● Data listing:
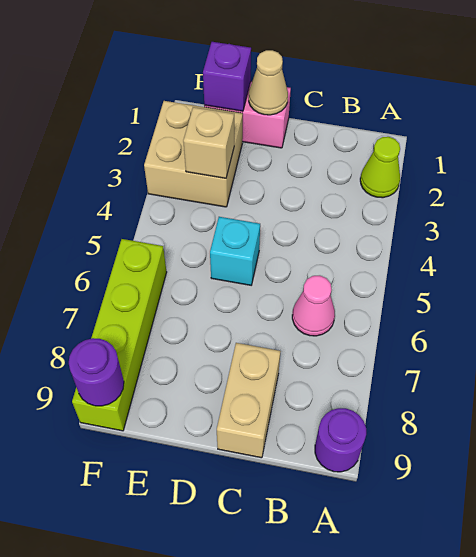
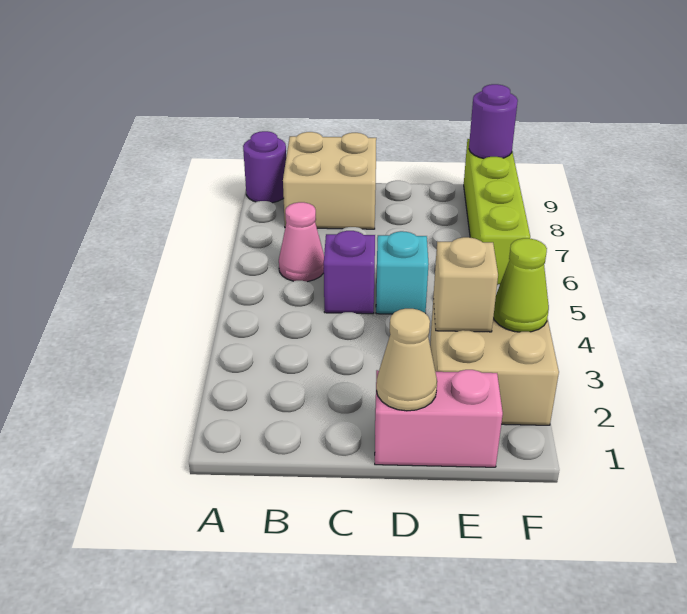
lime cone A2 level 1 -> lime cone F3 level 2
tan brick C8:C9 level 1 -> tan brick B8:C9 level 1
purple brick E1 level 2 -> purple brick C5 level 1

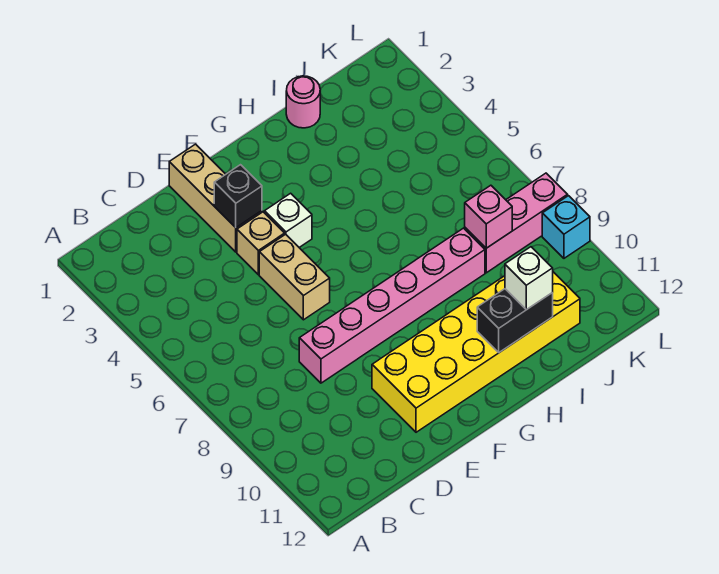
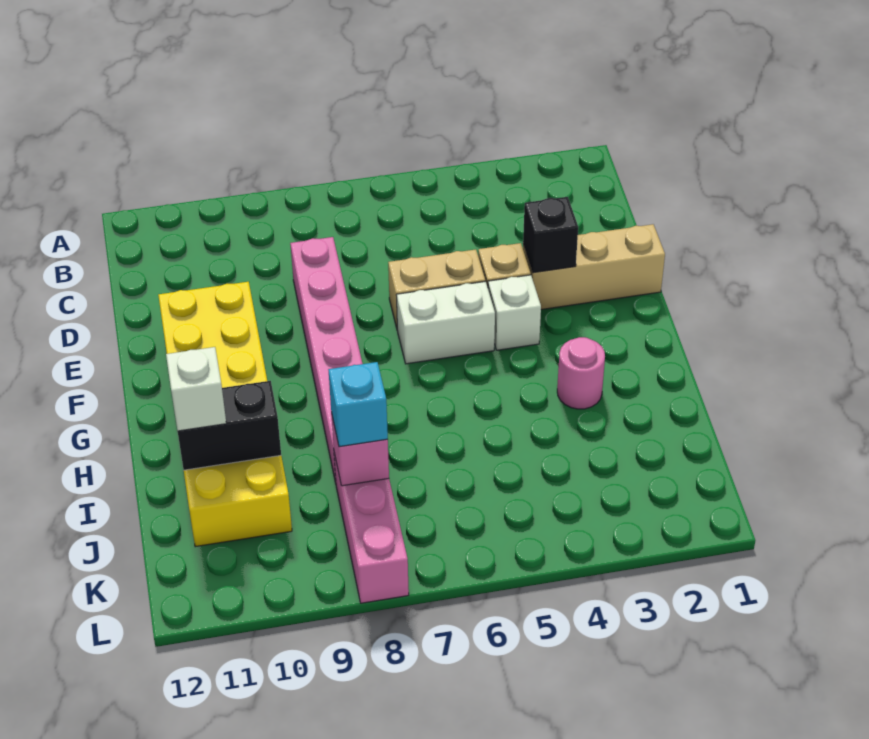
none -> white brick F5:F6 level 1
black brick H11:I11 level 2 -> black brick I10:I11 level 2
pink round brick I1 level 1 -> pink round brick H3 level 1
cyan brick L9 level 1 -> cyan brick J8 level 3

● Directions: Among the entries above, find every line holding "brick" and copy it.

● Output below:
tan brick C8:C9 level 1 -> tan brick B8:C9 level 1
purple brick E1 level 2 -> purple brick C5 level 1
none -> white brick F5:F6 level 1
black brick H11:I11 level 2 -> black brick I10:I11 level 2
pink round brick I1 level 1 -> pink round brick H3 level 1
cyan brick L9 level 1 -> cyan brick J8 level 3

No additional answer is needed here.